━━━ Data to use ━━━

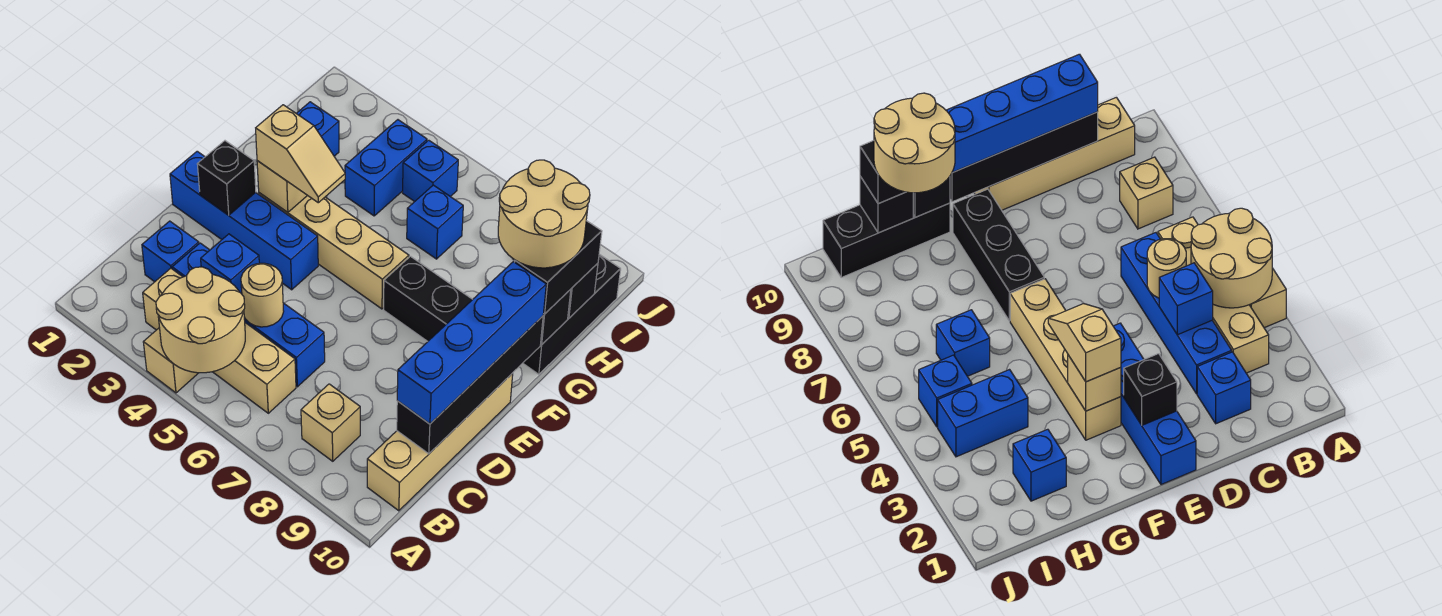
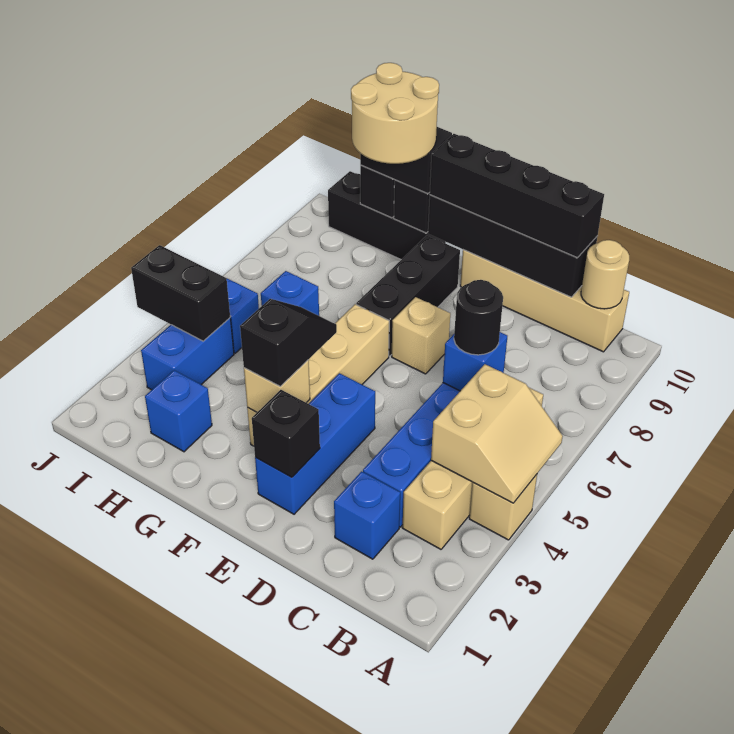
tan round brick A4:B5 level 2 -> tan slope A4:B5 level 2 top B
tan brick B8 level 1 -> tan brick E7 level 1
blue brick C4 level 2 -> blue brick C6 level 2
tan round brick C5 level 2 -> tan round brick B10 level 2
none -> black round brick C6 level 3
blue brick C10:F10 level 3 -> black brick C10:F10 level 3
blue brick E1:E4 level 1 -> blue brick E2:E4 level 1
tan slope F3:F4 level 3 top 3 -> black slope F3:F4 level 3 top 3
blue brick H4:I4 level 1 -> blue brick I3:I4 level 1
none -> black brick I4:J4 level 2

━━━

Instructions for the task ▸ Each line of the data above that contains the word "slope" counts once; report the total and add nothing.

Solution to the problem ▸ 2